* **INFORMATION**

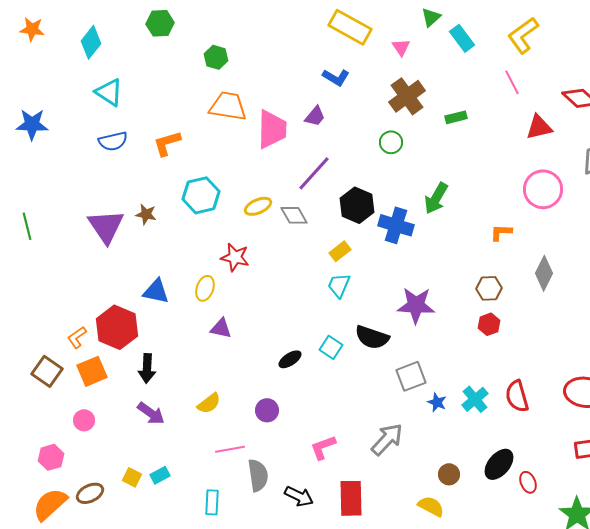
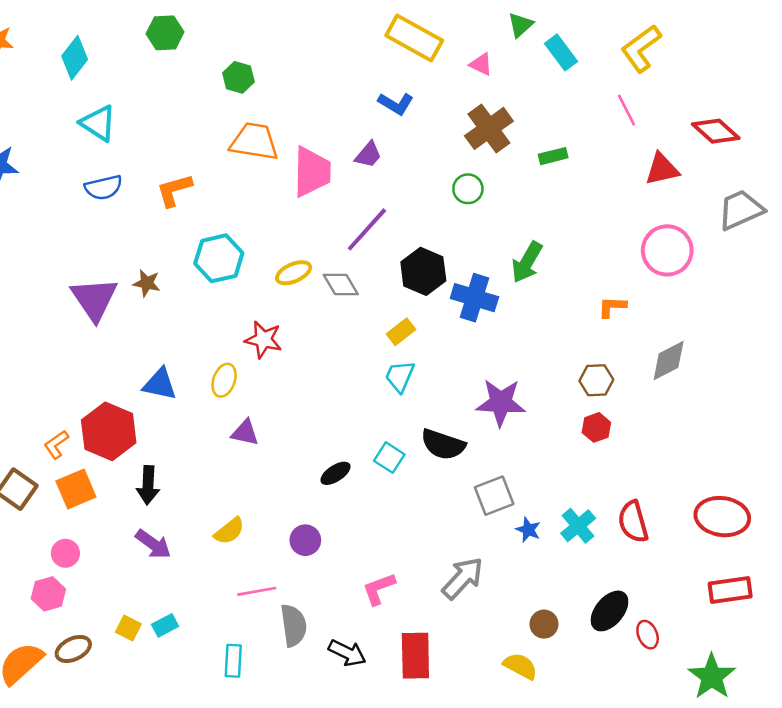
pink triangle: (401, 47) -> (481, 64), turned -30
gray diamond: (544, 273) -> (669, 361), turned 36
pink hexagon: (51, 457) -> (48, 594), moved

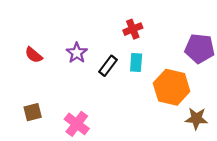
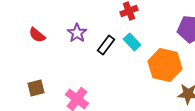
cyan rectangle: (136, 63) -> (132, 42), turned -48

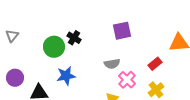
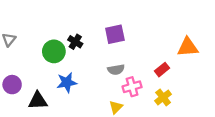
purple square: (122, 31) -> (115, 34), moved
pink cross: (127, 80) -> (132, 87), turned 30

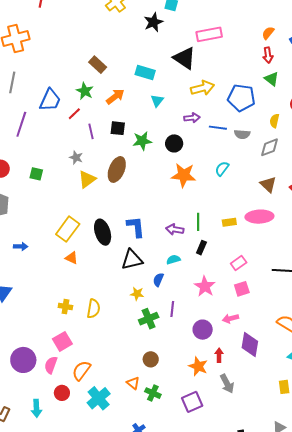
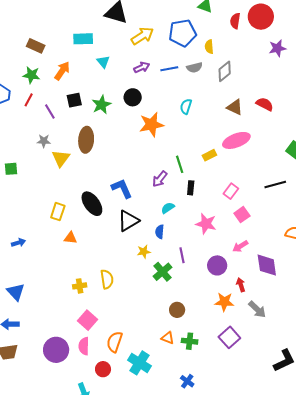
yellow semicircle: (274, 121) -> (209, 47), moved
yellow rectangle: (68, 229) -> (58, 212), size x0.7
purple arrow: (175, 229) -> (160, 179), turned -42

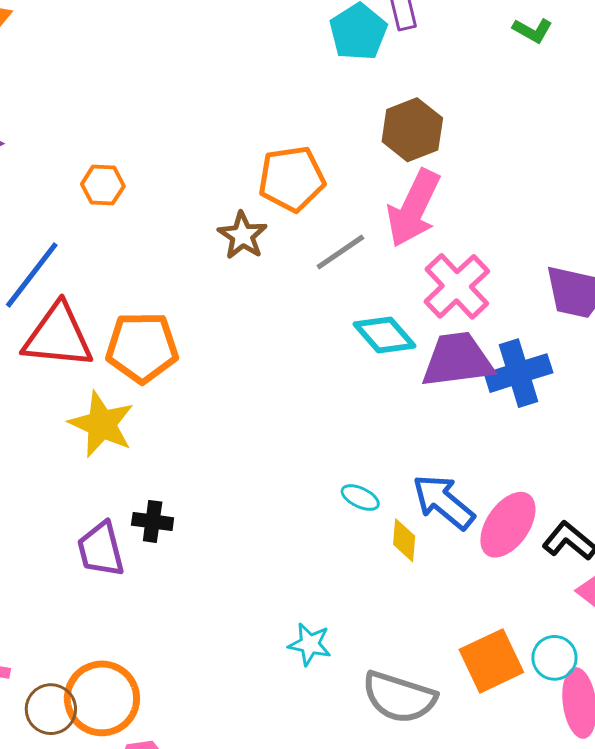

* **YOUR TASK**
All of the material above should be reproduced exactly, except the pictures.

* **SOLUTION**
pink triangle: (401, 47) -> (481, 64), turned -30
gray diamond: (544, 273) -> (669, 361), turned 36
pink hexagon: (51, 457) -> (48, 594), moved

cyan rectangle: (136, 63) -> (132, 42), turned -48

purple square: (122, 31) -> (115, 34), moved
pink cross: (127, 80) -> (132, 87), turned 30

yellow semicircle: (274, 121) -> (209, 47), moved
yellow rectangle: (68, 229) -> (58, 212), size x0.7
purple arrow: (175, 229) -> (160, 179), turned -42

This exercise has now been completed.